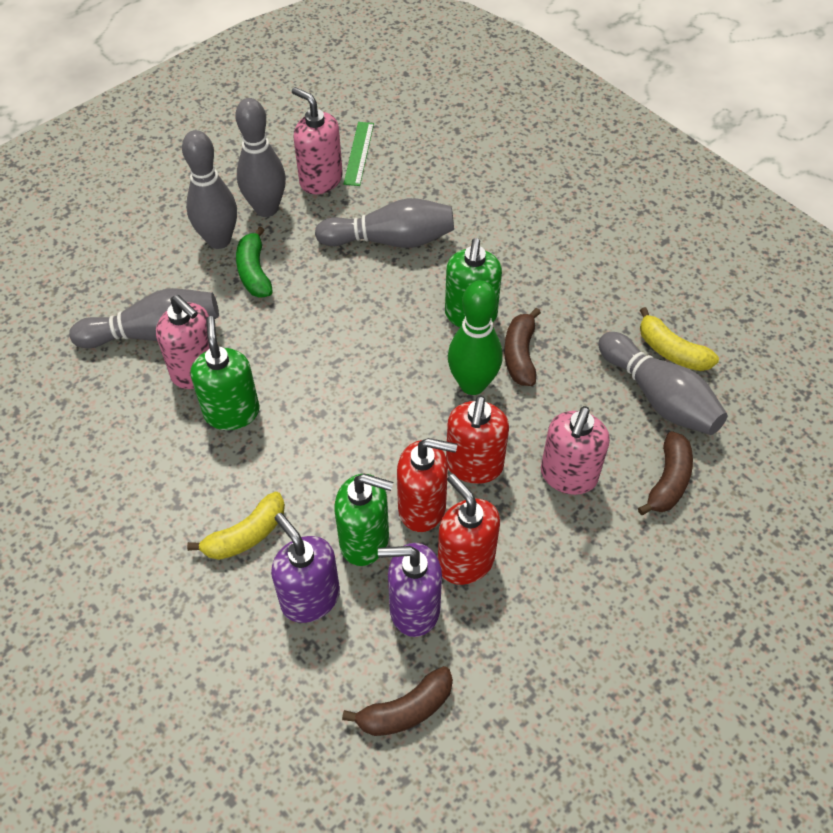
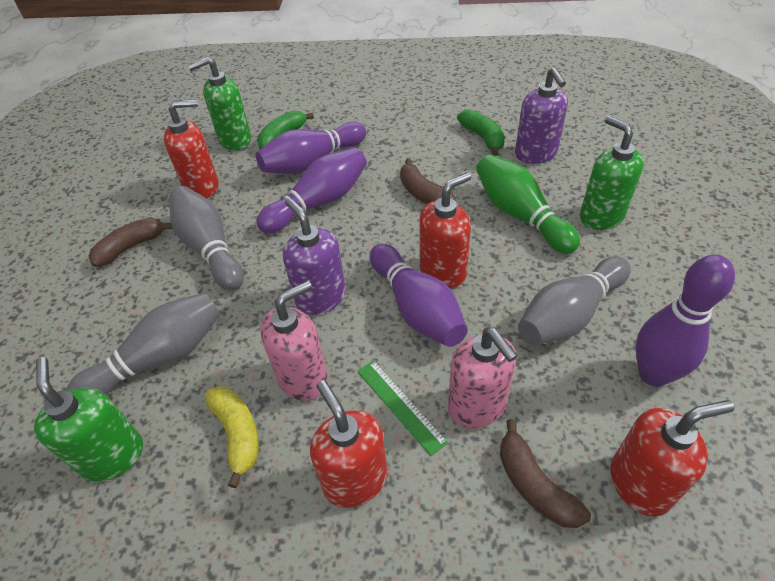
green banana: 1 -> 2
grey bowling pin: 5 -> 3
pink soap dispenser: 3 -> 2
purple bowling pin: 0 -> 4
red soap dispenser: 3 -> 4
yellow banana: 2 -> 1

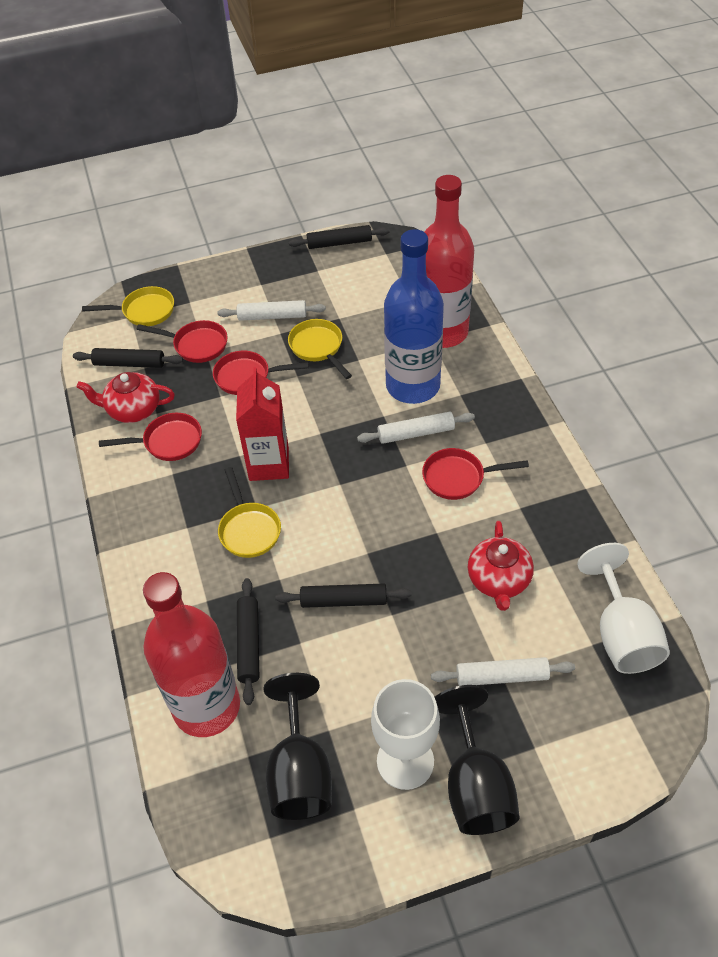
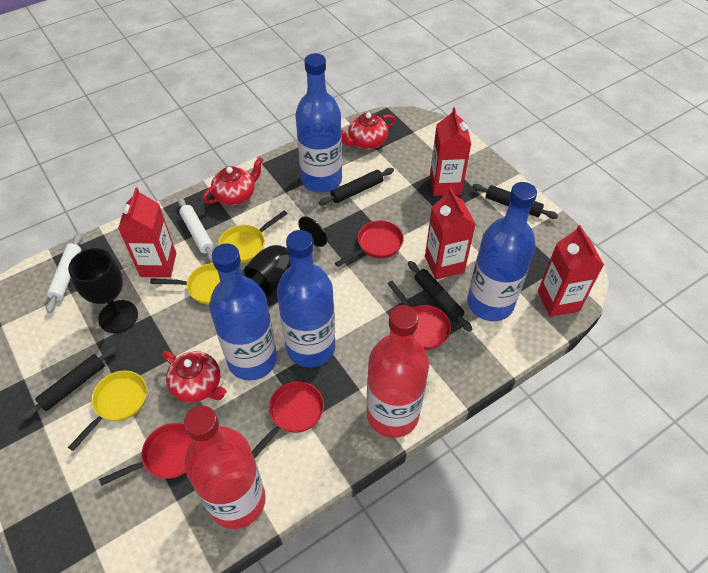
blue bottle: 1 -> 4
red carton: 1 -> 4
red teapot: 2 -> 3
white goblet: 2 -> 0
white rolling pin: 3 -> 2

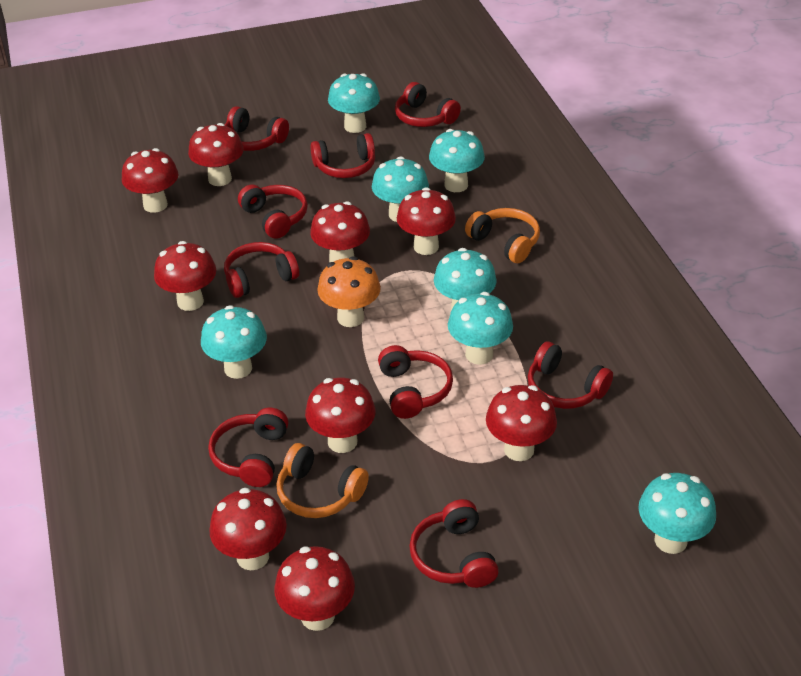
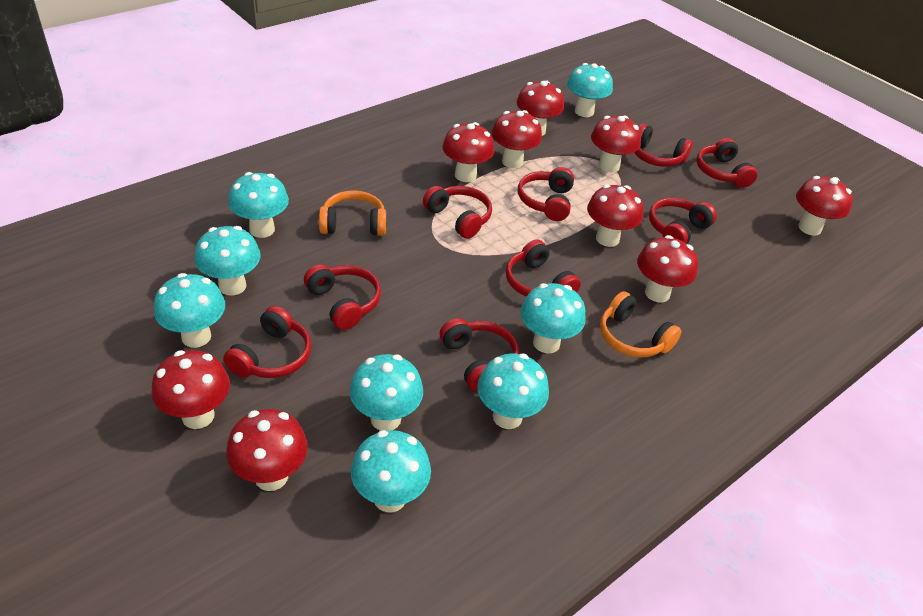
orange mushroom: 1 -> 0
turquoise mushroom: 7 -> 8

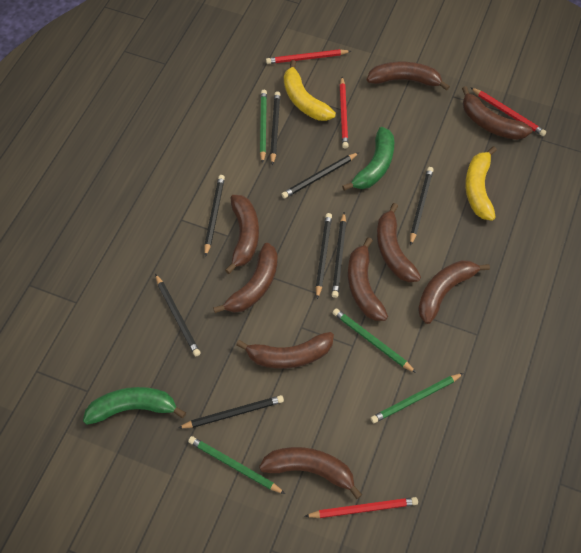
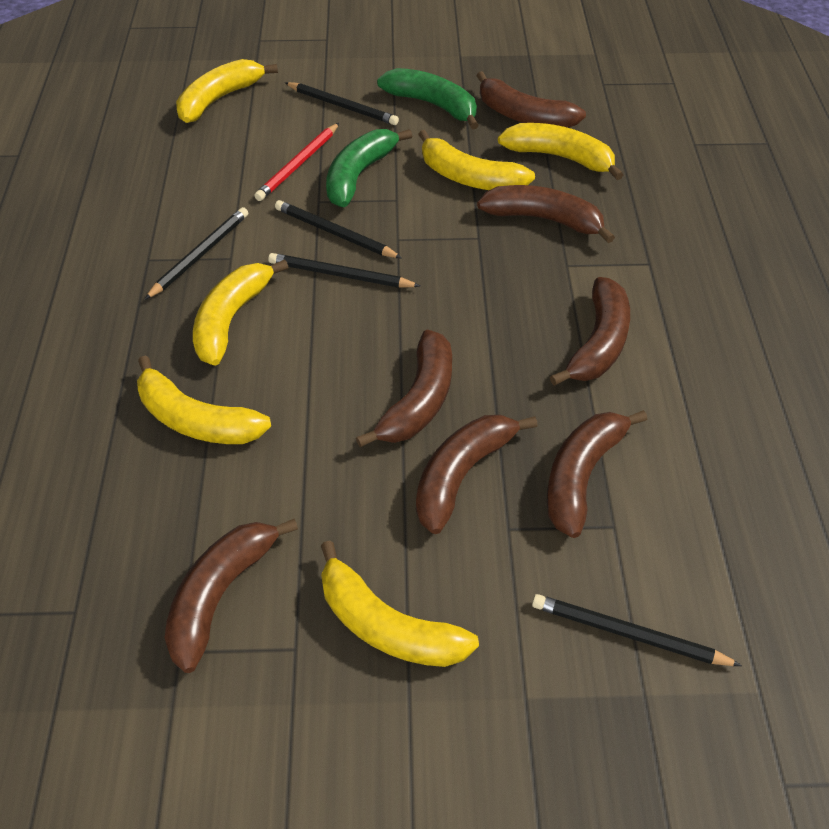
black pencil: 8 -> 5
brown banana: 9 -> 7
green pencil: 4 -> 0
red pencil: 4 -> 1
yellow banana: 2 -> 6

■ Work to be completed
Above is the material; set down exactly its lines from the one containing "yellow banana: 2 -> 1" down to the one containing "red pencil: 4 -> 1", both included, leaving out any pictures.

■ Answer for the task
yellow banana: 2 -> 1

blue bottle: 1 -> 4
red carton: 1 -> 4
red teapot: 2 -> 3
white goblet: 2 -> 0
white rolling pin: 3 -> 2

orange mushroom: 1 -> 0
turquoise mushroom: 7 -> 8

black pencil: 8 -> 5
brown banana: 9 -> 7
green pencil: 4 -> 0
red pencil: 4 -> 1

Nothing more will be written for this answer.